*What you need to do*.
Could you copy every line of the data that contains the word "VBAT"?

Extracted data entries
[Start of Attachment]

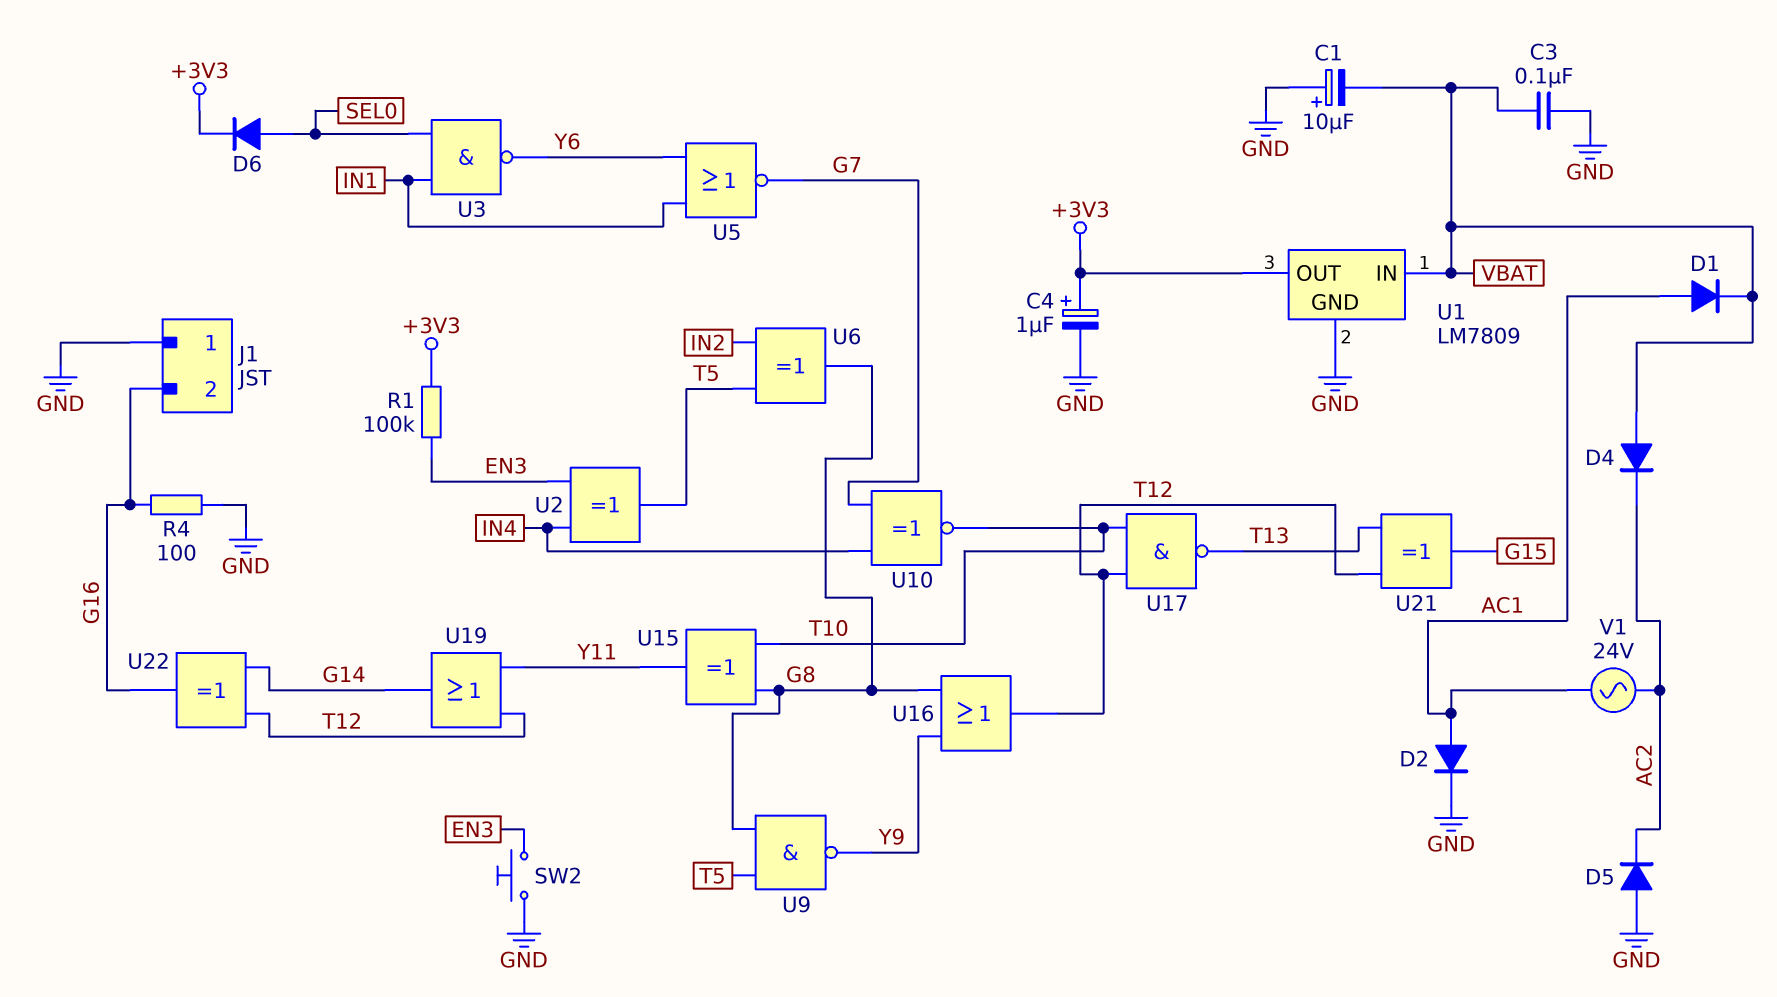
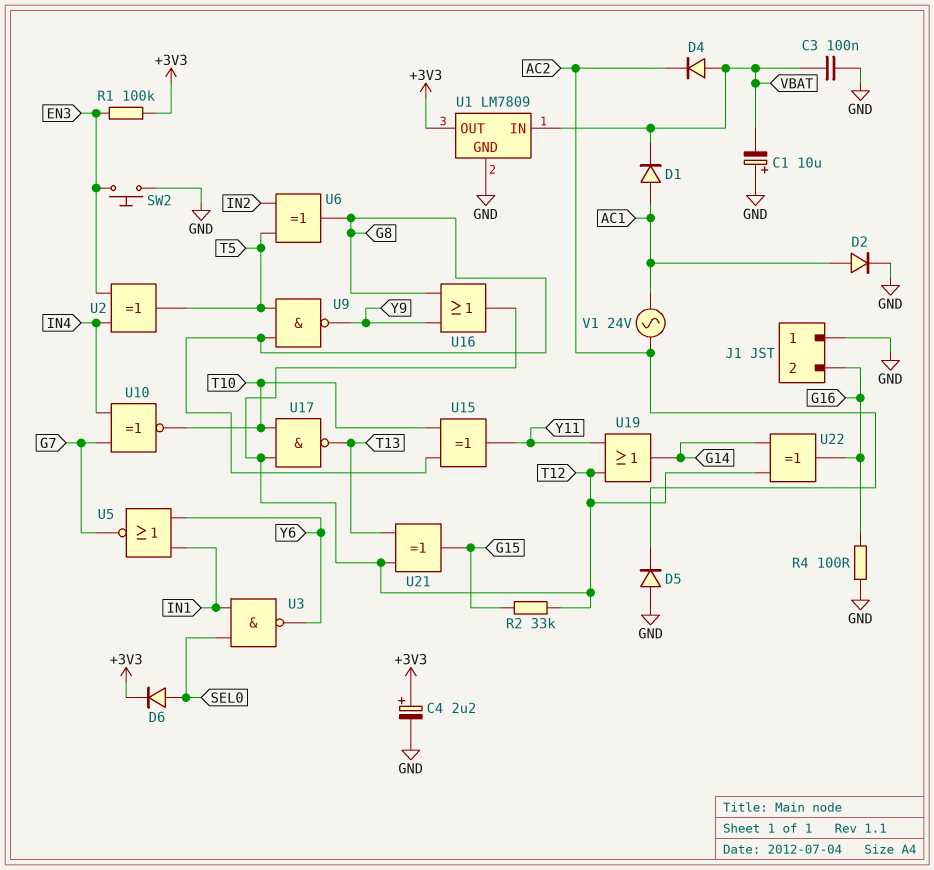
C4: 1uF (plus +3V3, minus GND) -> 2.2uF (plus +3V3, minus GND)
R2: none -> 33k (G15, T12)

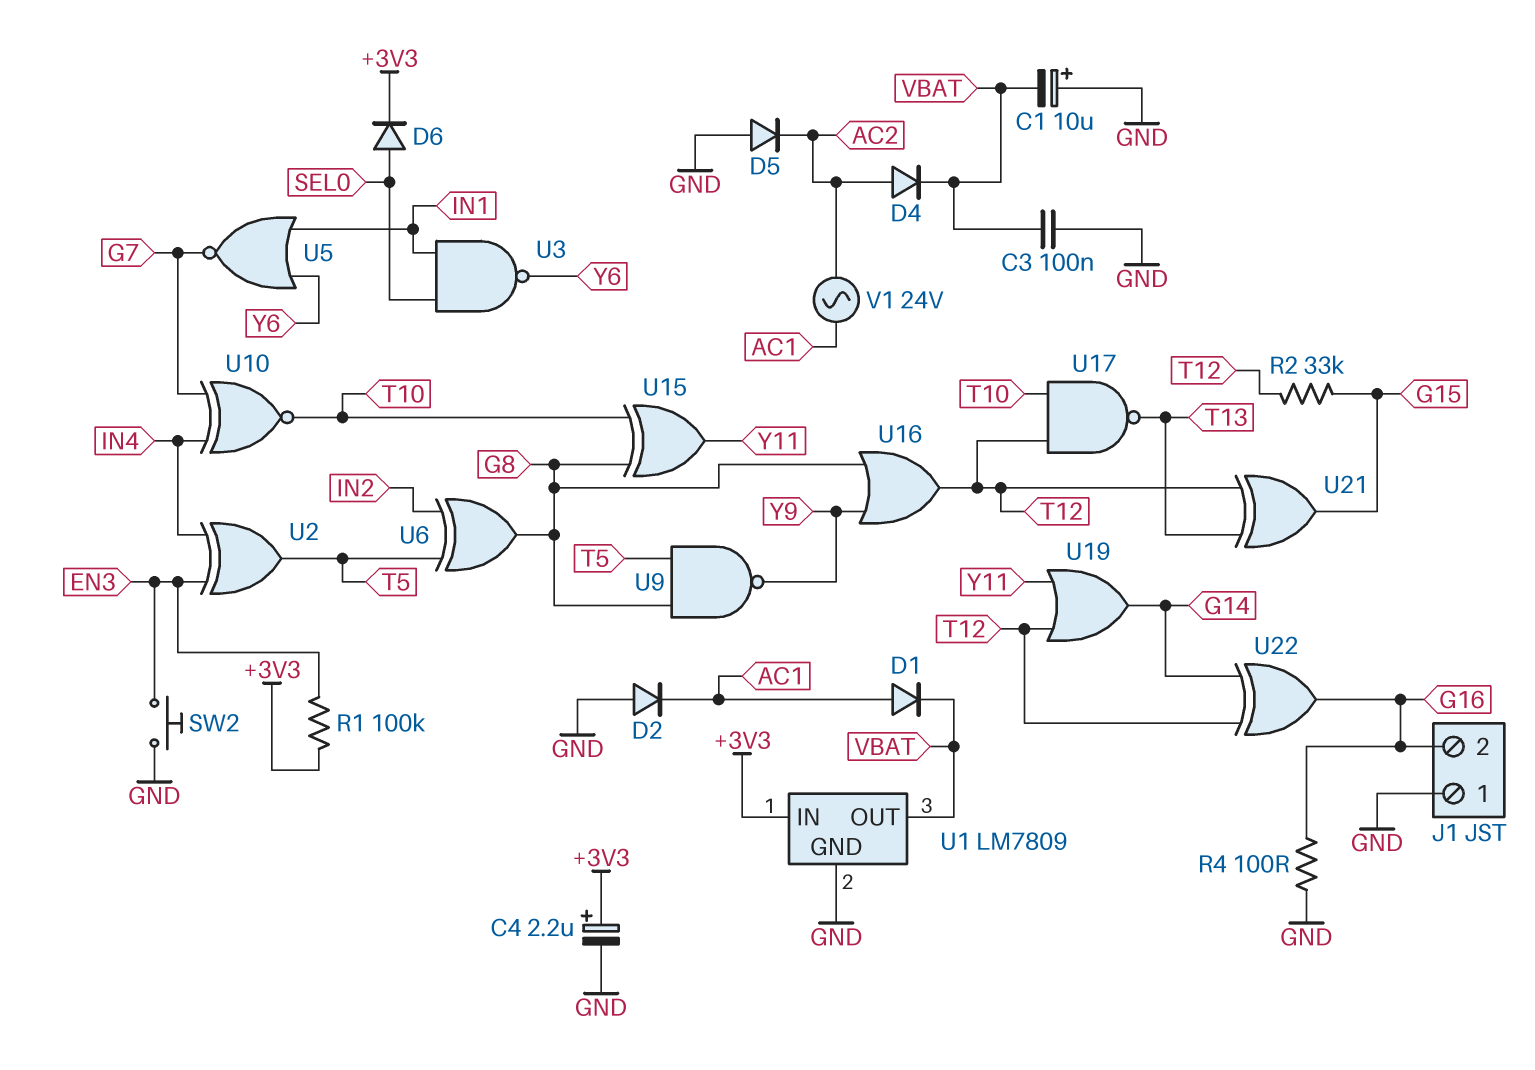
D2: diode (A AC1, K GND) -> diode (A GND, K AC1)
D4: diode (A VBAT, K AC2) -> diode (A AC2, K VBAT)
U1 pin IN: VBAT -> +3V3
U1 pin OUT: +3V3 -> VBAT

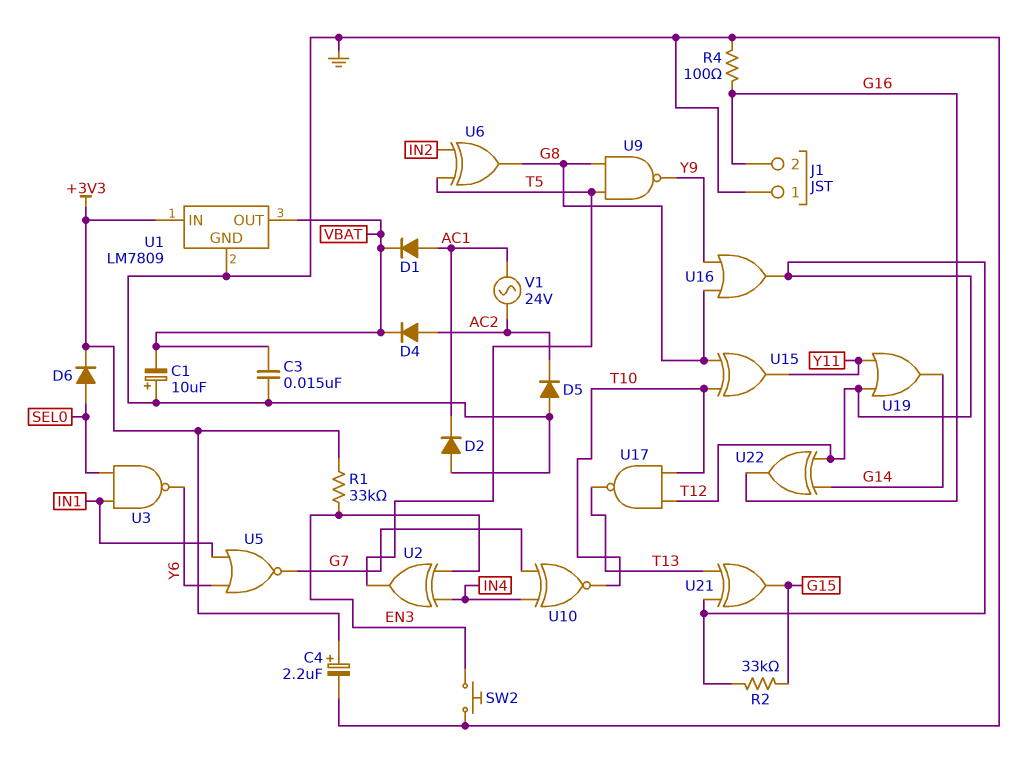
C3: 100nF (GND, VBAT) -> 15nF (GND, VBAT)
R1: 100k (+3V3, EN3) -> 33k (+3V3, EN3)

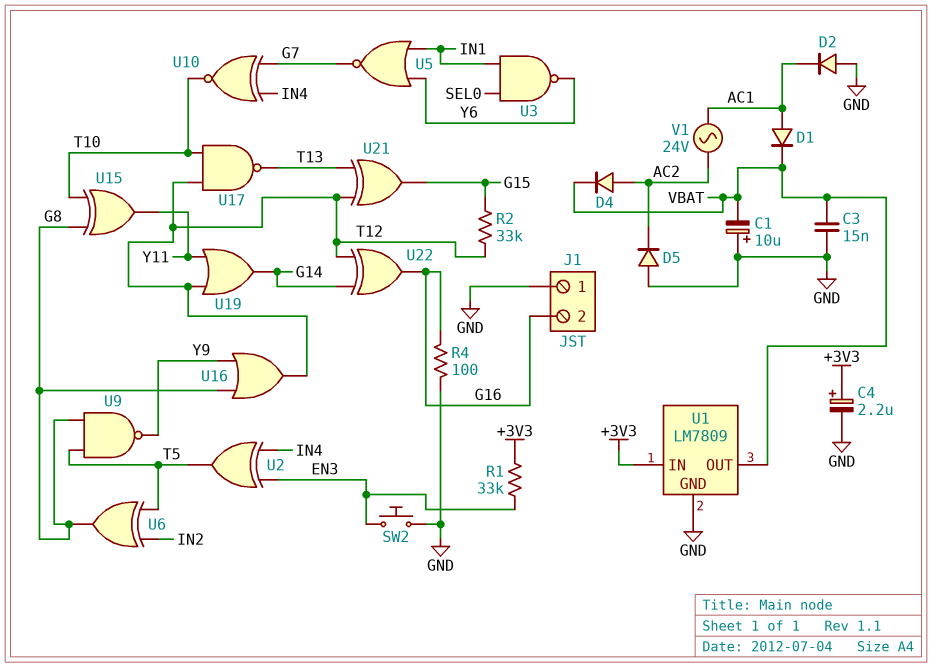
D6: diode (A SEL0, K +3V3) -> none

[End of Attachment]

*Answer space*.
D4: diode (A VBAT, K AC2) -> diode (A AC2, K VBAT)
U1 pin IN: VBAT -> +3V3
U1 pin OUT: +3V3 -> VBAT
C3: 100nF (GND, VBAT) -> 15nF (GND, VBAT)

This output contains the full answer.